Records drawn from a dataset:
┄┄┄┄┄┄┄┄┄┄┄┄┄┄┄┄┄┄┄┄

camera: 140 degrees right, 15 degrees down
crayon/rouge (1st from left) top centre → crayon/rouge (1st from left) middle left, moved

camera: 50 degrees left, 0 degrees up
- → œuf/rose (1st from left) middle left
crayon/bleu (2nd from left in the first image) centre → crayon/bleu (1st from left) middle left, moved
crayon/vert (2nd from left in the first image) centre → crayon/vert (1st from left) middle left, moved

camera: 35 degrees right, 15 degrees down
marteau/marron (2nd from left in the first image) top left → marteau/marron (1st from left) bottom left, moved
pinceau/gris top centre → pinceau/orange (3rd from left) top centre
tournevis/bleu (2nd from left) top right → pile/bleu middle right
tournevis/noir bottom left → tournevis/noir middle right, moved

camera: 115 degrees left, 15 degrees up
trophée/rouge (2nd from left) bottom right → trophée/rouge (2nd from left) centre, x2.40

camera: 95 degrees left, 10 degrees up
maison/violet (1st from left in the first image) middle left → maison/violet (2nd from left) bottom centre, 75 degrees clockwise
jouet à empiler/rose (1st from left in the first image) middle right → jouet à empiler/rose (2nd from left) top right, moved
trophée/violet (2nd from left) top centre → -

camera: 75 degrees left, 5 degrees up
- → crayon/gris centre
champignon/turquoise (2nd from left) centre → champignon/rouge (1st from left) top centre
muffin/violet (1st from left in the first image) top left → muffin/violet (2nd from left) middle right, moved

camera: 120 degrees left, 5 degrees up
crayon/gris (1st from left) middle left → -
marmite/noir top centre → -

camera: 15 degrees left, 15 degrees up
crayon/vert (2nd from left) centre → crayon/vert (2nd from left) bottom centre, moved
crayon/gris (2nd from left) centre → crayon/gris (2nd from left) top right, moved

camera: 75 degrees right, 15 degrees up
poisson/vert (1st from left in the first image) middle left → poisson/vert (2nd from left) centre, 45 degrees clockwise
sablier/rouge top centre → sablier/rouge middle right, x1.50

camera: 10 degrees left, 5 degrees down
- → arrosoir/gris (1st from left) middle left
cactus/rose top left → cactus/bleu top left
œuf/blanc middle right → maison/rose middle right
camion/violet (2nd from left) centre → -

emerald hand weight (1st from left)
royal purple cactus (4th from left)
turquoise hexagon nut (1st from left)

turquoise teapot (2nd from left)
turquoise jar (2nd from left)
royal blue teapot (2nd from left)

┄┄┄┄┄┄┄┄┄┄┄┄┄┄┄┄┄┄┄┄

# Exercise goal
Taking the records above, retype every line from the one with "- → crayon/gris centre" down to the one with "camera: 10 degrees left, 5 degrees down", exactly and with nothing else.

# Expected answer
- → crayon/gris centre
champignon/turquoise (2nd from left) centre → champignon/rouge (1st from left) top centre
muffin/violet (1st from left in the first image) top left → muffin/violet (2nd from left) middle right, moved

camera: 120 degrees left, 5 degrees up
crayon/gris (1st from left) middle left → -
marmite/noir top centre → -

camera: 15 degrees left, 15 degrees up
crayon/vert (2nd from left) centre → crayon/vert (2nd from left) bottom centre, moved
crayon/gris (2nd from left) centre → crayon/gris (2nd from left) top right, moved

camera: 75 degrees right, 15 degrees up
poisson/vert (1st from left in the first image) middle left → poisson/vert (2nd from left) centre, 45 degrees clockwise
sablier/rouge top centre → sablier/rouge middle right, x1.50

camera: 10 degrees left, 5 degrees down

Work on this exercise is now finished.